Using the entries below, give the count of lines that hold "Glühbirne". Say nothing besides the number.

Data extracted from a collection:
>>>

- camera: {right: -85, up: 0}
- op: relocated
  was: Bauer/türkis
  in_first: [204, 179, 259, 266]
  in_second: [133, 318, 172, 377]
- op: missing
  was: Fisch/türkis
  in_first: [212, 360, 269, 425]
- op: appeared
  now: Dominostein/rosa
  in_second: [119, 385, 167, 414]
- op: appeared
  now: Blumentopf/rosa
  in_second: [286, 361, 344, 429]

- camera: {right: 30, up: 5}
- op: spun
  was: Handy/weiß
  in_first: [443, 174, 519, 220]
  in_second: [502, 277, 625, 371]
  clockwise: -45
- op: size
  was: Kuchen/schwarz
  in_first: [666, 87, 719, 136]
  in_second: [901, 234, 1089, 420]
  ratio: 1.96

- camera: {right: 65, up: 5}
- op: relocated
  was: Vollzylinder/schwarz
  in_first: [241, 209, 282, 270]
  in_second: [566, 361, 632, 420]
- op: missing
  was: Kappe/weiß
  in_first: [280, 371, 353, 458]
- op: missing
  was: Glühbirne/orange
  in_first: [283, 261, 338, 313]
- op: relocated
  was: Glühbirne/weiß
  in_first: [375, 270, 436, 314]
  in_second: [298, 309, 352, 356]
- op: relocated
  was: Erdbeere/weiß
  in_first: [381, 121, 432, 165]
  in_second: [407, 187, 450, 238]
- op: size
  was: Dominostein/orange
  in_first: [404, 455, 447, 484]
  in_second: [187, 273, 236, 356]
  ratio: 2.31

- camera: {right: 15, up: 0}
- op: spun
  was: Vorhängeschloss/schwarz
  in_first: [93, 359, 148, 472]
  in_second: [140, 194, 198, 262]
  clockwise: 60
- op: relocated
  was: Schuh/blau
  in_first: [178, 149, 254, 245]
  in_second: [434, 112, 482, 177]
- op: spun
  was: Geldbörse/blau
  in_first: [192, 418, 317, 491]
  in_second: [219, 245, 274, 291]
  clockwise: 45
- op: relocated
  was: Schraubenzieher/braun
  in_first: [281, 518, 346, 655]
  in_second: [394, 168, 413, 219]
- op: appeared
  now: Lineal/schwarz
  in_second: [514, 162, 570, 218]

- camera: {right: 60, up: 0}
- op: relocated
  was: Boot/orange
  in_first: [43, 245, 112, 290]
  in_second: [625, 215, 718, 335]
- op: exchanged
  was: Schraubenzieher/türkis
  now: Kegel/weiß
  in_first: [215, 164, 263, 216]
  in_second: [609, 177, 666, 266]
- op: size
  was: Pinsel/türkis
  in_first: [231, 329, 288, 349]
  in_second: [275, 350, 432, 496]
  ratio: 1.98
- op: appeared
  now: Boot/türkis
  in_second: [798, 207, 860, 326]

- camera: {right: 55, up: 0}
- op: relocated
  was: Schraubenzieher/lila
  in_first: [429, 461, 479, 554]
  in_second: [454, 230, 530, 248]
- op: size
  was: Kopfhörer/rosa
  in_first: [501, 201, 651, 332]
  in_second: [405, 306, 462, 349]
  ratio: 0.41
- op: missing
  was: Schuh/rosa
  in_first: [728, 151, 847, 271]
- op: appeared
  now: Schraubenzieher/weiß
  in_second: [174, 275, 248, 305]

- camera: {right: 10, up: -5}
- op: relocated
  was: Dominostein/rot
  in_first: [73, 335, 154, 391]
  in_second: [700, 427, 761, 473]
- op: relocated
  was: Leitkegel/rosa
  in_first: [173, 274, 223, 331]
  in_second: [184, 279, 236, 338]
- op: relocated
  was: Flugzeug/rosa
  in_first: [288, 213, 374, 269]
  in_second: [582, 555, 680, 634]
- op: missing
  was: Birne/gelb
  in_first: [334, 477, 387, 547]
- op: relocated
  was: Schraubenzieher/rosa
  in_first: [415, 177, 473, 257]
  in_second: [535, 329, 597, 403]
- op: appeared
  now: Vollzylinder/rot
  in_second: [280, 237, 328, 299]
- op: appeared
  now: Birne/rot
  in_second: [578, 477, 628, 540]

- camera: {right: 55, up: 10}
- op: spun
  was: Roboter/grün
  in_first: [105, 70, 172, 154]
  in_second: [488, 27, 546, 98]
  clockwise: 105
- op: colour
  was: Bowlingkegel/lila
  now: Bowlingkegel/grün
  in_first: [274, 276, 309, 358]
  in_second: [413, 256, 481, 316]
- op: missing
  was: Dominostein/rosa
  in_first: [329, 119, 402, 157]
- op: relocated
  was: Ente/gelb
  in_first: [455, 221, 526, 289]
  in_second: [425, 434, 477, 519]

<<<

— Answer space —
2